**Aim of the task:** Copy the entries exactly. Leave out any pictures.

Object change listings:

════════════════════

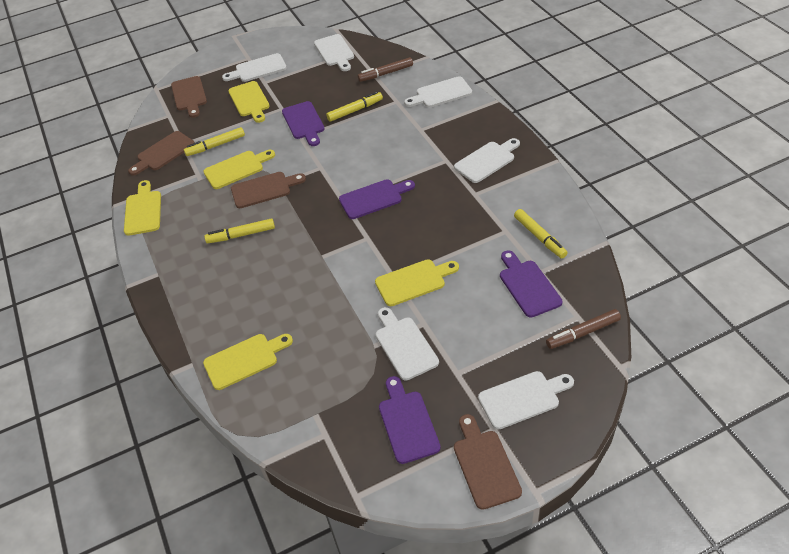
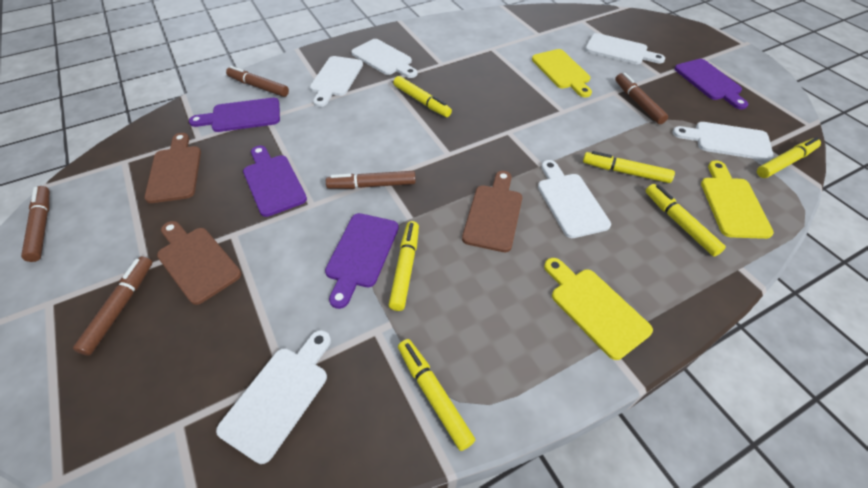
brown cutting board: 4 -> 3
brown marker: 2 -> 5
yellow cutting board: 5 -> 3
yellow marker: 4 -> 6

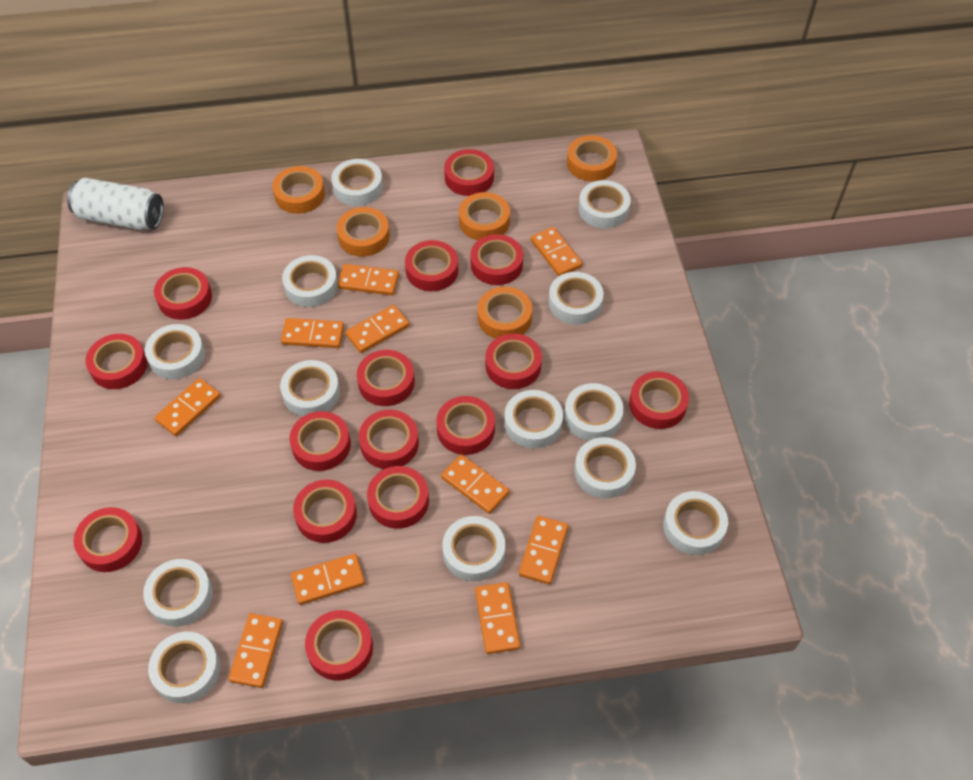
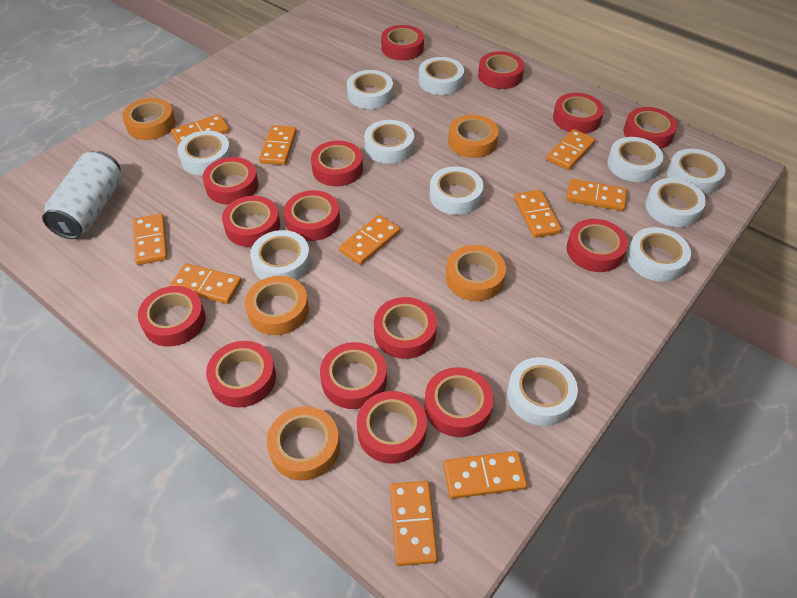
white tape: 13 -> 11

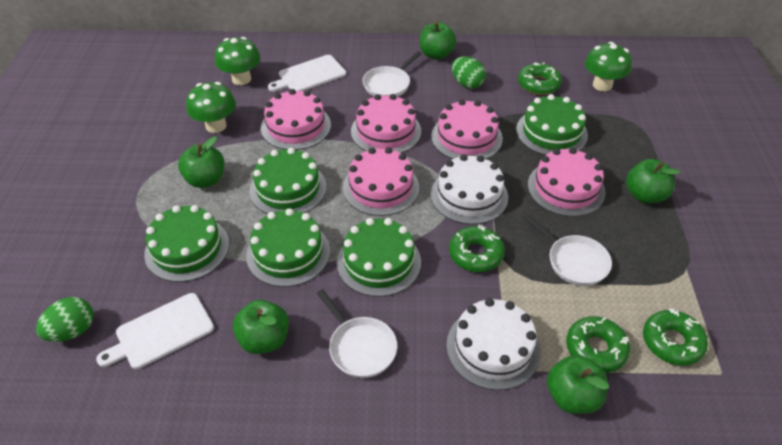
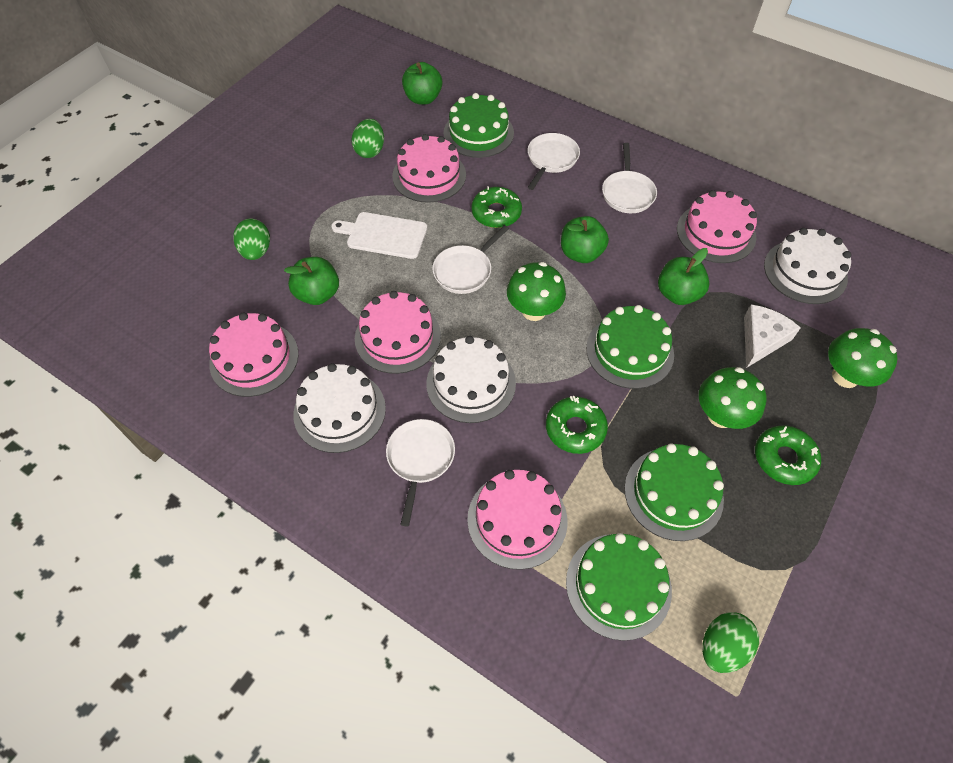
green apple: 5 -> 4
green cake: 5 -> 4
green donut: 4 -> 3
green egg: 2 -> 3
white cake: 2 -> 3
white cheese: 0 -> 1
white cutting board: 2 -> 1
white pan: 3 -> 4

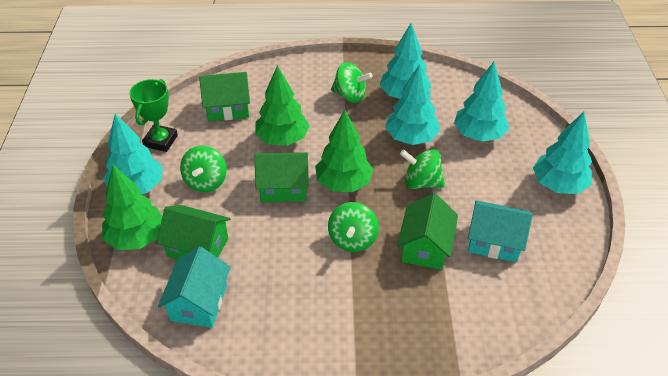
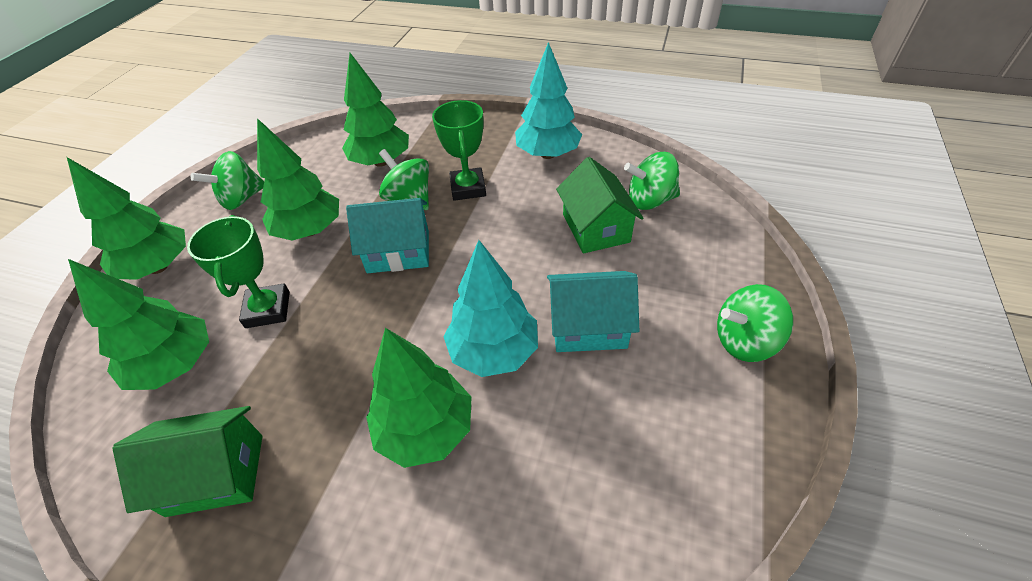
green house: 4 -> 2
green tree: 3 -> 5
green trophy: 1 -> 2
turquoise tree: 5 -> 2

════════════════════

**Reply to the task:**
brown cutting board: 4 -> 3
brown marker: 2 -> 5
yellow cutting board: 5 -> 3
yellow marker: 4 -> 6

white tape: 13 -> 11

green apple: 5 -> 4
green cake: 5 -> 4
green donut: 4 -> 3
green egg: 2 -> 3
white cake: 2 -> 3
white cheese: 0 -> 1
white cutting board: 2 -> 1
white pan: 3 -> 4

green house: 4 -> 2
green tree: 3 -> 5
green trophy: 1 -> 2
turquoise tree: 5 -> 2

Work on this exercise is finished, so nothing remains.